=== Task brief ===
Lay out the items below as a Markdown table with two columns, Row and Line. Put the row number under Row and the line's text under Line, and leave out blank lines.

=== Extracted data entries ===
+++
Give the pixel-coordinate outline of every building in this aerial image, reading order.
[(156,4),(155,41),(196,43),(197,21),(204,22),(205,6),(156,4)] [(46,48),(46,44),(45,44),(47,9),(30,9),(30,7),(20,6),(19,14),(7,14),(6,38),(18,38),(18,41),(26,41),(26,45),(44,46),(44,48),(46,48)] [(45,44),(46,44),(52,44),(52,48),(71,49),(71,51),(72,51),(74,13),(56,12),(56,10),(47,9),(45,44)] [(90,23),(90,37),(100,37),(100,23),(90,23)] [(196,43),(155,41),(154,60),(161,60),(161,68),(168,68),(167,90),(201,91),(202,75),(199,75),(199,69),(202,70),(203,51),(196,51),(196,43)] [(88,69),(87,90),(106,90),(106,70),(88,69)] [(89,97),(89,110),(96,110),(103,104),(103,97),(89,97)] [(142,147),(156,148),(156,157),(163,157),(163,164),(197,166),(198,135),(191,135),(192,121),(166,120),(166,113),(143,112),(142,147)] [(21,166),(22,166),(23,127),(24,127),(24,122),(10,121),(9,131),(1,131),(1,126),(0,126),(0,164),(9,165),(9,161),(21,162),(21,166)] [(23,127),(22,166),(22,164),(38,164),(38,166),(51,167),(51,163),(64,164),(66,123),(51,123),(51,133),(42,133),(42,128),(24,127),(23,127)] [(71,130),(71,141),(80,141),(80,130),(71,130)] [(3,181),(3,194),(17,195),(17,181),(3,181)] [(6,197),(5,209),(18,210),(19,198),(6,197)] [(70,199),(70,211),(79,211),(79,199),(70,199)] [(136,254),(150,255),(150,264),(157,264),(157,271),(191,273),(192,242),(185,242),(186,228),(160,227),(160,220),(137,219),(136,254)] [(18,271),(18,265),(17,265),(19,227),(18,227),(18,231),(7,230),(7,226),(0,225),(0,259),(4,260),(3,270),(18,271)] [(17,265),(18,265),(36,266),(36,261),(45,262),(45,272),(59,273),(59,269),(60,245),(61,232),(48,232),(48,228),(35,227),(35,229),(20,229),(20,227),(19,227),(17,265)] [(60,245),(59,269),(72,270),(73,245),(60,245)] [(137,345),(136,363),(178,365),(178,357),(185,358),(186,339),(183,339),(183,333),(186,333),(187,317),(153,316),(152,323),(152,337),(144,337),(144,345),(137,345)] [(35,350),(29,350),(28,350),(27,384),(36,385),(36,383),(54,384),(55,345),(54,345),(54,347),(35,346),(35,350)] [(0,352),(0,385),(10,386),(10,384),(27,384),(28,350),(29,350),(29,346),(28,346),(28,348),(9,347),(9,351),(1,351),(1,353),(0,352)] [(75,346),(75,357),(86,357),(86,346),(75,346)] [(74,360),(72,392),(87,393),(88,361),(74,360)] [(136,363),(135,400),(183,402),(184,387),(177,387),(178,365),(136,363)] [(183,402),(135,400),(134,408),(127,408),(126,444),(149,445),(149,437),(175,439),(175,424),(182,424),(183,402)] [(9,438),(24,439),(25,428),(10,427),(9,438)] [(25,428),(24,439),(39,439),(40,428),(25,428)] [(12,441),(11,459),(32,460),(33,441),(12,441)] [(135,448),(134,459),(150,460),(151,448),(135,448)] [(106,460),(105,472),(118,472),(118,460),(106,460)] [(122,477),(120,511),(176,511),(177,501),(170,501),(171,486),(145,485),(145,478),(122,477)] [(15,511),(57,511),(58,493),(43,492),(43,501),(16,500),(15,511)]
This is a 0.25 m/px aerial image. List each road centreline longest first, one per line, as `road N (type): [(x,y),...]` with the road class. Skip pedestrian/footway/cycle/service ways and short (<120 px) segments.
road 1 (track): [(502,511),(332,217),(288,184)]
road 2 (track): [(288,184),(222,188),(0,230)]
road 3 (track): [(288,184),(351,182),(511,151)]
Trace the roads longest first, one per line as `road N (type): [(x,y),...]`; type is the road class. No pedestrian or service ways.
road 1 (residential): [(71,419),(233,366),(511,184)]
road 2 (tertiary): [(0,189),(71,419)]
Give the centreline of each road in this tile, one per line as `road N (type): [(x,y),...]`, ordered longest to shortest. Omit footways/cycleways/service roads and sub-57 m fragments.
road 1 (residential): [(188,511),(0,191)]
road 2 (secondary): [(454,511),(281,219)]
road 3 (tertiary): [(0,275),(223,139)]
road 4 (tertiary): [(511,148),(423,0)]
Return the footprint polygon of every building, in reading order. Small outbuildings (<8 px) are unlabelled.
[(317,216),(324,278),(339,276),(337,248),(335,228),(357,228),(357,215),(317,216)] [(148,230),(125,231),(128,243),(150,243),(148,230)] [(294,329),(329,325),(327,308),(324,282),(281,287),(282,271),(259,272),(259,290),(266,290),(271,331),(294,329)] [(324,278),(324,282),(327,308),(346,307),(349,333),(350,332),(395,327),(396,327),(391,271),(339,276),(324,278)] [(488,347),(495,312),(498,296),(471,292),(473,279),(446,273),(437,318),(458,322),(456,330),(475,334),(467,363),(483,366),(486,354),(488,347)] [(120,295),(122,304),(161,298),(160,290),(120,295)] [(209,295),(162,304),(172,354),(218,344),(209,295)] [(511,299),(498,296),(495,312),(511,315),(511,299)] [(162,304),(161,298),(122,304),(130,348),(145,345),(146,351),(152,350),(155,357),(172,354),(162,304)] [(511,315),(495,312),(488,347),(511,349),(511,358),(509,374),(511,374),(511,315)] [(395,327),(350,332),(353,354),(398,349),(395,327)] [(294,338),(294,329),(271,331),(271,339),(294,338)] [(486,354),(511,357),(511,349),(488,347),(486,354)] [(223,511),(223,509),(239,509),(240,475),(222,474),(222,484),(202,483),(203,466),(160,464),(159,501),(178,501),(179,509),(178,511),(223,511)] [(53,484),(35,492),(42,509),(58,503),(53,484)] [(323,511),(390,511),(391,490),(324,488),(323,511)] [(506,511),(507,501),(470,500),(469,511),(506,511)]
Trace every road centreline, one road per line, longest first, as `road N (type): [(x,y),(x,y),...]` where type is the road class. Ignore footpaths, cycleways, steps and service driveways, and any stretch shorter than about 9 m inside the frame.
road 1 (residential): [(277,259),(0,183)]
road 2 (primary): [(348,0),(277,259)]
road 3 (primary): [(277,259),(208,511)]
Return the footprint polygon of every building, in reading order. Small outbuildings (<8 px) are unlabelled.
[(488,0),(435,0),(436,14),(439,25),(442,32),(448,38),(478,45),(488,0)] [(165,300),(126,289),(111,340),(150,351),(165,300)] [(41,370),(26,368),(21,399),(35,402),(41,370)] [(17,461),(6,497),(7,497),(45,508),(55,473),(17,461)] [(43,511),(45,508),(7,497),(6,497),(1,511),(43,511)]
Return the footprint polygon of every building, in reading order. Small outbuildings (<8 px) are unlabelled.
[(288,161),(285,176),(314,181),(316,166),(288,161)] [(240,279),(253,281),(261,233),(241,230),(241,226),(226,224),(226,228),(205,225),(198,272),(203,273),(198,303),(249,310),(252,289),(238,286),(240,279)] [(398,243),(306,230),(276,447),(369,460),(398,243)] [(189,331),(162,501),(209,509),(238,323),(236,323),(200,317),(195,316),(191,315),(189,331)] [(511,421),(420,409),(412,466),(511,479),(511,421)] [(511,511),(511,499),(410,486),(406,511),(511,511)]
+++
=== Task answer ===
| Row | Line |
|---|---|
| 1 | Give the pixel-coordinate outline of every building in this aerial image, reading order. |
| 2 | [(156,4),(155,41),(196,43),(197,21),(204,22),(205,6),(156,4)] [(46,48),(46,44),(45,44),(47,9),(30,9),(30,7),(20,6),(19,14),(7,14),(6,38),(18,38),(18,41),(26,41),(26,45),(44,46),(44,48),(46,48)] [(45,44),(46,44),(52,44),(52,48),(71,49),(71,51),(72,51),(74,13),(56,12),(56,10),(47,9),(45,44)] [(90,23),(90,37),(100,37),(100,23),(90,23)] [(196,43),(155,41),(154,60),(161,60),(161,68),(168,68),(167,90),(201,91),(202,75),(199,75),(199,69),(202,70),(203,51),(196,51),(196,43)] [(88,69),(87,90),(106,90),(106,70),(88,69)] [(89,97),(89,110),(96,110),(103,104),(103,97),(89,97)] [(142,147),(156,148),(156,157),(163,157),(163,164),(197,166),(198,135),(191,135),(192,121),(166,120),(166,113),(143,112),(142,147)] [(21,166),(22,166),(23,127),(24,127),(24,122),(10,121),(9,131),(1,131),(1,126),(0,126),(0,164),(9,165),(9,161),(21,162),(21,166)] [(23,127),(22,166),(22,164),(38,164),(38,166),(51,167),(51,163),(64,164),(66,123),(51,123),(51,133),(42,133),(42,128),(24,127),(23,127)] [(71,130),(71,141),(80,141),(80,130),(71,130)] [(3,181),(3,194),(17,195),(17,181),(3,181)] [(6,197),(5,209),(18,210),(19,198),(6,197)] [(70,199),(70,211),(79,211),(79,199),(70,199)] [(136,254),(150,255),(150,264),(157,264),(157,271),(191,273),(192,242),(185,242),(186,228),(160,227),(160,220),(137,219),(136,254)] [(18,271),(18,265),(17,265),(19,227),(18,227),(18,231),(7,230),(7,226),(0,225),(0,259),(4,260),(3,270),(18,271)] [(17,265),(18,265),(36,266),(36,261),(45,262),(45,272),(59,273),(59,269),(60,245),(61,232),(48,232),(48,228),(35,227),(35,229),(20,229),(20,227),(19,227),(17,265)] [(60,245),(59,269),(72,270),(73,245),(60,245)] [(137,345),(136,363),(178,365),(178,357),(185,358),(186,339),(183,339),(183,333),(186,333),(187,317),(153,316),(152,323),(152,337),(144,337),(144,345),(137,345)] [(35,350),(29,350),(28,350),(27,384),(36,385),(36,383),(54,384),(55,345),(54,345),(54,347),(35,346),(35,350)] [(0,352),(0,385),(10,386),(10,384),(27,384),(28,350),(29,350),(29,346),(28,346),(28,348),(9,347),(9,351),(1,351),(1,353),(0,352)] [(75,346),(75,357),(86,357),(86,346),(75,346)] [(74,360),(72,392),(87,393),(88,361),(74,360)] [(136,363),(135,400),(183,402),(184,387),(177,387),(178,365),(136,363)] [(183,402),(135,400),(134,408),(127,408),(126,444),(149,445),(149,437),(175,439),(175,424),(182,424),(183,402)] [(9,438),(24,439),(25,428),(10,427),(9,438)] [(25,428),(24,439),(39,439),(40,428),(25,428)] [(12,441),(11,459),(32,460),(33,441),(12,441)] [(135,448),(134,459),(150,460),(151,448),(135,448)] [(106,460),(105,472),(118,472),(118,460),(106,460)] [(122,477),(120,511),(176,511),(177,501),(170,501),(171,486),(145,485),(145,478),(122,477)] [(15,511),(57,511),(58,493),(43,492),(43,501),(16,500),(15,511)] |
| 3 | This is a 0.25 m/px aerial image. List each road centreline longest first, one per line, as `road N (type): [(x,y),...]` with the road class. Skip pedestrian/footway/cycle/service ways and short (<120 px) segments. |
| 4 | road 1 (track): [(502,511),(332,217),(288,184)] |
| 5 | road 2 (track): [(288,184),(222,188),(0,230)] |
| 6 | road 3 (track): [(288,184),(351,182),(511,151)] |
| 7 | Trace the roads longest first, one per line as `road N (type): [(x,y),...]`; type is the road class. No pedestrian or service ways. |
| 8 | road 1 (residential): [(71,419),(233,366),(511,184)] |
| 9 | road 2 (tertiary): [(0,189),(71,419)] |
| 10 | Give the centreline of each road in this tile, one per line as `road N (type): [(x,y),...]`, ordered longest to shortest. Omit footways/cycleways/service roads and sub-57 m fragments. |
| 11 | road 1 (residential): [(188,511),(0,191)] |
| 12 | road 2 (secondary): [(454,511),(281,219)] |
| 13 | road 3 (tertiary): [(0,275),(223,139)] |
| 14 | road 4 (tertiary): [(511,148),(423,0)] |
| 15 | Return the footprint polygon of every building, in reading order. Small outbuildings (<8 px) are unlabelled. |
| 16 | [(317,216),(324,278),(339,276),(337,248),(335,228),(357,228),(357,215),(317,216)] [(148,230),(125,231),(128,243),(150,243),(148,230)] [(294,329),(329,325),(327,308),(324,282),(281,287),(282,271),(259,272),(259,290),(266,290),(271,331),(294,329)] [(324,278),(324,282),(327,308),(346,307),(349,333),(350,332),(395,327),(396,327),(391,271),(339,276),(324,278)] [(488,347),(495,312),(498,296),(471,292),(473,279),(446,273),(437,318),(458,322),(456,330),(475,334),(467,363),(483,366),(486,354),(488,347)] [(120,295),(122,304),(161,298),(160,290),(120,295)] [(209,295),(162,304),(172,354),(218,344),(209,295)] [(511,299),(498,296),(495,312),(511,315),(511,299)] [(162,304),(161,298),(122,304),(130,348),(145,345),(146,351),(152,350),(155,357),(172,354),(162,304)] [(511,315),(495,312),(488,347),(511,349),(511,358),(509,374),(511,374),(511,315)] [(395,327),(350,332),(353,354),(398,349),(395,327)] [(294,338),(294,329),(271,331),(271,339),(294,338)] [(486,354),(511,357),(511,349),(488,347),(486,354)] [(223,511),(223,509),(239,509),(240,475),(222,474),(222,484),(202,483),(203,466),(160,464),(159,501),(178,501),(179,509),(178,511),(223,511)] [(53,484),(35,492),(42,509),(58,503),(53,484)] [(323,511),(390,511),(391,490),(324,488),(323,511)] [(506,511),(507,501),(470,500),(469,511),(506,511)] |
| 17 | Trace every road centreline, one road per line, longest first, as `road N (type): [(x,y),(x,y),...]` where type is the road class. Ignore footpaths, cycleways, steps and service driveways, and any stretch shorter than about 9 m inside the frame. |
| 18 | road 1 (residential): [(277,259),(0,183)] |
| 19 | road 2 (primary): [(348,0),(277,259)] |
| 20 | road 3 (primary): [(277,259),(208,511)] |
| 21 | Return the footprint polygon of every building, in reading order. Small outbuildings (<8 px) are unlabelled. |
| 22 | [(488,0),(435,0),(436,14),(439,25),(442,32),(448,38),(478,45),(488,0)] [(165,300),(126,289),(111,340),(150,351),(165,300)] [(41,370),(26,368),(21,399),(35,402),(41,370)] [(17,461),(6,497),(7,497),(45,508),(55,473),(17,461)] [(43,511),(45,508),(7,497),(6,497),(1,511),(43,511)] |
| 23 | Return the footprint polygon of every building, in reading order. Small outbuildings (<8 px) are unlabelled. |
| 24 | [(288,161),(285,176),(314,181),(316,166),(288,161)] [(240,279),(253,281),(261,233),(241,230),(241,226),(226,224),(226,228),(205,225),(198,272),(203,273),(198,303),(249,310),(252,289),(238,286),(240,279)] [(398,243),(306,230),(276,447),(369,460),(398,243)] [(189,331),(162,501),(209,509),(238,323),(236,323),(200,317),(195,316),(191,315),(189,331)] [(511,421),(420,409),(412,466),(511,479),(511,421)] [(511,511),(511,499),(410,486),(406,511),(511,511)] |